(The data Opens)

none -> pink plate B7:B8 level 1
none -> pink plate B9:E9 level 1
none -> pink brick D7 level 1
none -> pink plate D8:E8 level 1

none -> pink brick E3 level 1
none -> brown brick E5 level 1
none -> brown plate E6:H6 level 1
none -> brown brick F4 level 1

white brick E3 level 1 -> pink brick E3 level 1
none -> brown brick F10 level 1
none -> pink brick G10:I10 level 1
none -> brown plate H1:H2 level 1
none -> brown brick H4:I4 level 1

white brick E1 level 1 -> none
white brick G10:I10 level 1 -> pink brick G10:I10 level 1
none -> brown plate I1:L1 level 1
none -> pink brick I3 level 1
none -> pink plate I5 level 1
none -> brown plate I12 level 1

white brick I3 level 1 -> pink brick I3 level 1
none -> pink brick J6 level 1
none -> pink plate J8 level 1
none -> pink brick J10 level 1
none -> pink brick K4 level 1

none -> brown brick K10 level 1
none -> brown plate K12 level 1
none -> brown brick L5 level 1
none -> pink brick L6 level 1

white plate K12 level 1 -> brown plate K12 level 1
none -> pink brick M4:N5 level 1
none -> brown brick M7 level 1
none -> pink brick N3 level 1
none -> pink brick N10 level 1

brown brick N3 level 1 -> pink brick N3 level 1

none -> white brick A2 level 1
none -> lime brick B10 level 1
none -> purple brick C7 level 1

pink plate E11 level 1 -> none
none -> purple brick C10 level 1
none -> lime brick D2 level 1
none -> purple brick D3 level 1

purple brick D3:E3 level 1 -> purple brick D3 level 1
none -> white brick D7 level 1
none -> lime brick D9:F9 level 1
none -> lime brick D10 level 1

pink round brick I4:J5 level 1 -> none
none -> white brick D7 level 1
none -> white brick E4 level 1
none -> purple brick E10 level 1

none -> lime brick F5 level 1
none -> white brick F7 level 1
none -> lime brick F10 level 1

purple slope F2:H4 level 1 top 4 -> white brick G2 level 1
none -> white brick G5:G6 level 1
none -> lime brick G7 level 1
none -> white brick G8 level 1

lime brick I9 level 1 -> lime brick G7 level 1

(The data Closes)

> [Assignment] For the lines above, output exactly those from the line containing "none -> brown plate I1:L1 level 1" through the line containing "none -> pink brick N3 level 1", and skip the others.

> [Response below]
none -> brown plate I1:L1 level 1
none -> pink brick I3 level 1
none -> pink plate I5 level 1
none -> brown plate I12 level 1

white brick I3 level 1 -> pink brick I3 level 1
none -> pink brick J6 level 1
none -> pink plate J8 level 1
none -> pink brick J10 level 1
none -> pink brick K4 level 1

none -> brown brick K10 level 1
none -> brown plate K12 level 1
none -> brown brick L5 level 1
none -> pink brick L6 level 1

white plate K12 level 1 -> brown plate K12 level 1
none -> pink brick M4:N5 level 1
none -> brown brick M7 level 1
none -> pink brick N3 level 1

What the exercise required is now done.